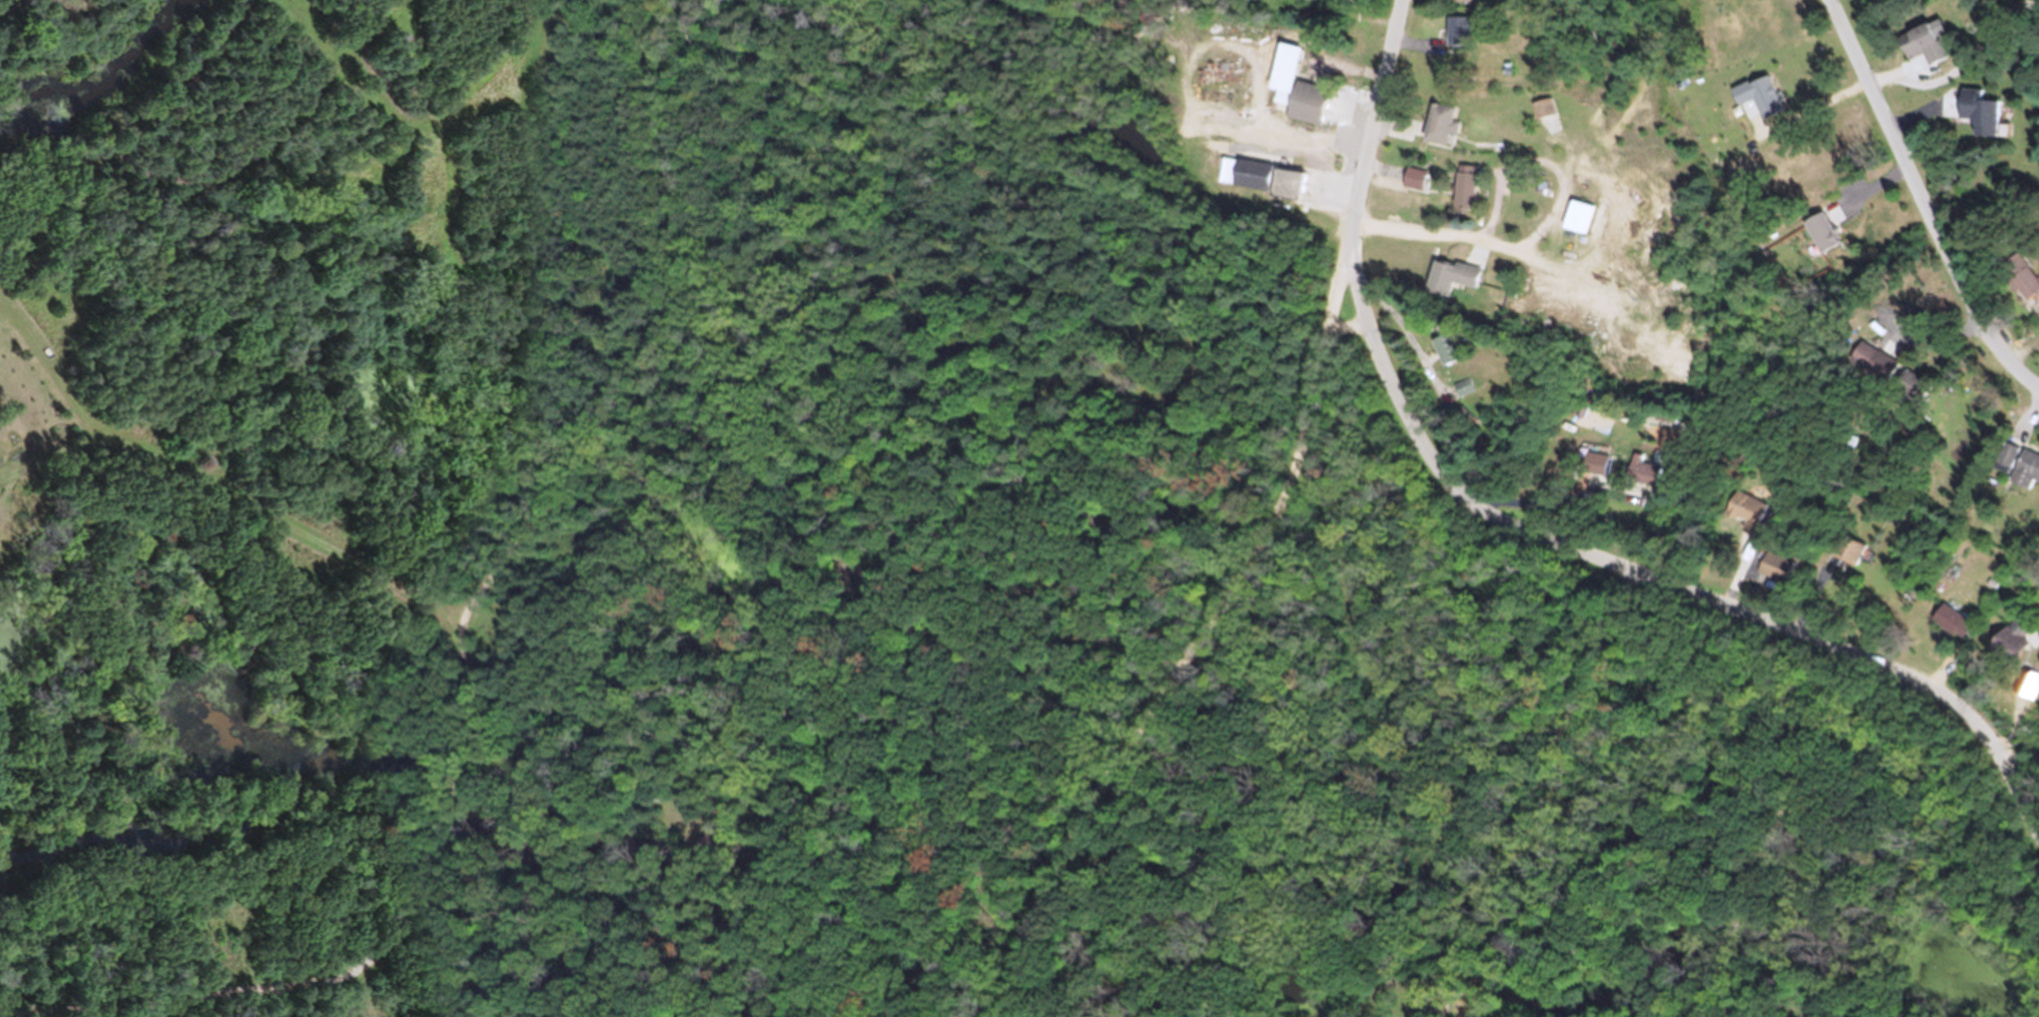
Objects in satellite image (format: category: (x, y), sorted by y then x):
building: (1466, 5)
building: (1458, 37)
building: (1921, 50)
building: (1292, 94)
road: (1376, 105)
building: (1538, 114)
building: (1979, 120)
building: (1439, 131)
building: (1259, 184)
building: (1461, 197)
road: (1920, 202)
building: (1572, 224)
road: (1462, 239)
building: (1816, 239)
building: (1448, 283)
building: (2019, 284)
road: (1402, 335)
building: (1867, 369)
building: (1906, 393)
building: (1597, 471)
building: (2017, 472)
building: (1638, 478)
road: (1557, 516)
building: (1743, 516)
building: (1749, 556)
building: (1848, 560)
building: (1775, 575)
road: (1647, 577)
road: (1209, 626)
building: (1951, 629)
road: (465, 646)
building: (2006, 649)
road: (2004, 978)
road: (1888, 979)

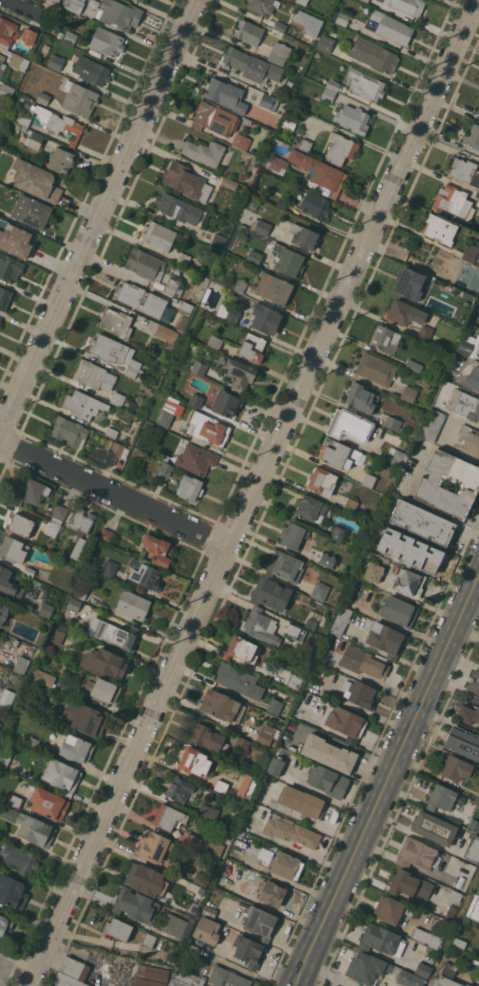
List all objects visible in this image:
building: (57, 0)
building: (144, 1)
building: (364, 1)
building: (302, 2)
building: (73, 5)
building: (95, 5)
building: (262, 5)
building: (407, 5)
building: (290, 6)
road: (28, 8)
building: (119, 14)
building: (343, 18)
building: (280, 26)
building: (389, 28)
building: (7, 30)
building: (254, 31)
building: (60, 35)
building: (29, 36)
building: (70, 37)
building: (106, 41)
building: (325, 43)
building: (279, 53)
building: (374, 55)
building: (2, 61)
building: (56, 62)
building: (251, 65)
building: (91, 70)
building: (365, 84)
building: (332, 85)
building: (6, 91)
building: (226, 94)
building: (328, 95)
building: (43, 98)
building: (79, 98)
building: (269, 102)
building: (478, 105)
building: (215, 119)
building: (352, 119)
building: (24, 121)
building: (57, 122)
building: (68, 136)
building: (472, 136)
building: (36, 140)
building: (240, 141)
building: (304, 144)
building: (341, 149)
building: (204, 151)
building: (61, 160)
building: (257, 160)
building: (276, 164)
building: (465, 171)
building: (319, 173)
building: (292, 174)
building: (35, 180)
building: (186, 181)
building: (228, 183)
building: (453, 201)
building: (312, 203)
building: (281, 204)
building: (179, 209)
building: (31, 211)
building: (478, 211)
road: (98, 217)
building: (260, 226)
building: (159, 235)
building: (303, 236)
building: (447, 236)
building: (14, 239)
building: (218, 240)
building: (254, 257)
building: (183, 259)
building: (287, 260)
building: (10, 267)
building: (152, 270)
building: (409, 283)
building: (240, 285)
building: (272, 288)
building: (4, 298)
building: (143, 301)
building: (186, 308)
building: (228, 313)
building: (409, 317)
building: (265, 318)
building: (116, 322)
building: (158, 331)
building: (385, 339)
building: (214, 342)
building: (252, 347)
building: (465, 347)
building: (115, 353)
building: (413, 365)
building: (199, 368)
building: (375, 368)
building: (236, 372)
building: (94, 375)
building: (473, 378)
building: (408, 393)
building: (117, 398)
building: (361, 398)
building: (196, 400)
building: (470, 401)
building: (226, 402)
building: (82, 404)
building: (168, 411)
building: (393, 423)
building: (417, 424)
building: (432, 424)
building: (350, 425)
building: (208, 429)
building: (70, 431)
building: (111, 432)
building: (469, 440)
building: (118, 452)
building: (338, 453)
building: (395, 456)
building: (196, 459)
building: (165, 469)
building: (368, 479)
building: (322, 481)
building: (429, 484)
building: (190, 488)
building: (35, 491)
road: (252, 492)
road: (114, 493)
building: (350, 505)
building: (311, 508)
building: (60, 512)
building: (422, 521)
building: (81, 522)
building: (21, 524)
building: (53, 527)
building: (337, 533)
building: (106, 535)
building: (293, 536)
building: (406, 546)
building: (13, 549)
building: (157, 549)
building: (373, 554)
building: (327, 559)
building: (384, 559)
building: (286, 566)
building: (109, 568)
building: (28, 570)
building: (374, 572)
building: (144, 574)
building: (409, 582)
building: (9, 584)
building: (34, 588)
building: (79, 591)
building: (320, 591)
building: (270, 593)
building: (74, 604)
building: (132, 604)
building: (46, 610)
building: (3, 611)
building: (397, 611)
building: (341, 620)
building: (314, 622)
building: (260, 626)
building: (295, 632)
building: (114, 633)
building: (57, 634)
building: (386, 639)
building: (242, 649)
building: (478, 661)
building: (104, 662)
building: (363, 662)
building: (21, 665)
building: (43, 677)
building: (239, 680)
building: (292, 680)
building: (474, 682)
building: (31, 683)
building: (99, 689)
building: (360, 694)
building: (6, 698)
building: (25, 702)
building: (222, 706)
building: (274, 706)
building: (467, 714)
building: (84, 718)
building: (346, 723)
building: (0, 724)
building: (266, 735)
building: (23, 737)
building: (208, 738)
building: (33, 742)
building: (463, 742)
building: (242, 743)
building: (76, 748)
building: (292, 748)
building: (329, 753)
building: (4, 758)
building: (191, 759)
building: (274, 766)
building: (456, 768)
building: (62, 776)
building: (327, 781)
road: (387, 785)
building: (221, 786)
building: (180, 788)
road: (328, 797)
building: (440, 798)
building: (15, 801)
building: (48, 803)
building: (306, 804)
building: (206, 811)
building: (169, 818)
building: (30, 826)
building: (434, 828)
building: (291, 832)
building: (206, 845)
building: (153, 846)
building: (473, 848)
building: (415, 853)
building: (264, 854)
building: (21, 860)
building: (285, 865)
building: (201, 878)
building: (146, 880)
building: (408, 884)
building: (12, 891)
building: (271, 894)
building: (455, 896)
building: (136, 905)
building: (391, 909)
building: (475, 910)
building: (209, 911)
building: (260, 922)
building: (5, 924)
building: (174, 925)
building: (118, 929)
building: (207, 931)
building: (426, 937)
building: (149, 940)
building: (381, 940)
building: (459, 943)
building: (248, 950)
building: (174, 952)
road: (73, 953)
building: (422, 969)
building: (379, 970)
building: (449, 970)
road: (110, 972)
building: (71, 973)
road: (330, 974)
building: (150, 976)
building: (185, 978)
building: (226, 978)
building: (446, 982)
building: (478, 983)
building: (467, 985)

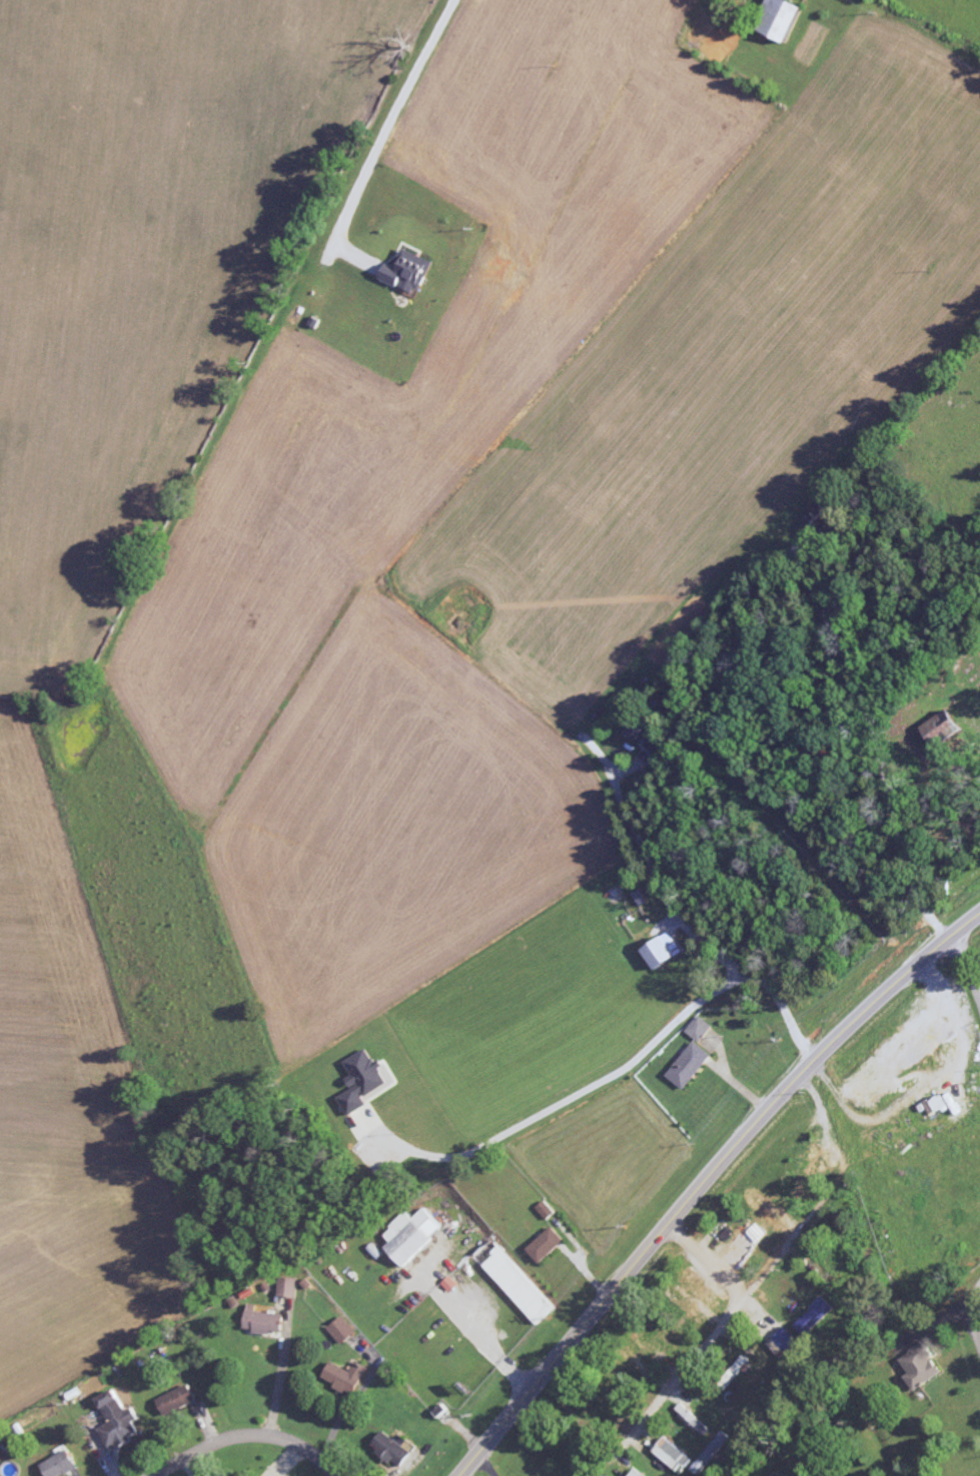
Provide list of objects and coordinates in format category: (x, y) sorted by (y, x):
building: (779, 18)
road: (387, 123)
building: (405, 272)
building: (819, 511)
building: (939, 730)
building: (644, 736)
building: (660, 950)
road: (966, 966)
building: (697, 1029)
building: (928, 1042)
building: (688, 1066)
building: (360, 1081)
building: (939, 1104)
building: (822, 1164)
road: (705, 1180)
building: (766, 1208)
building: (409, 1235)
building: (546, 1245)
road: (789, 1245)
building: (741, 1253)
building: (700, 1284)
building: (517, 1286)
building: (685, 1303)
road: (972, 1316)
building: (814, 1317)
building: (262, 1322)
building: (340, 1330)
building: (650, 1335)
road: (715, 1338)
building: (786, 1341)
building: (659, 1356)
building: (919, 1367)
building: (736, 1370)
building: (343, 1377)
building: (174, 1400)
building: (689, 1416)
building: (114, 1421)
road: (246, 1436)
building: (390, 1448)
building: (672, 1456)
building: (0, 1459)
building: (58, 1465)
building: (635, 1473)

------------------------------

> What the task requires
Give the number of lines above that contain "image", and nothing more.

> Your response
2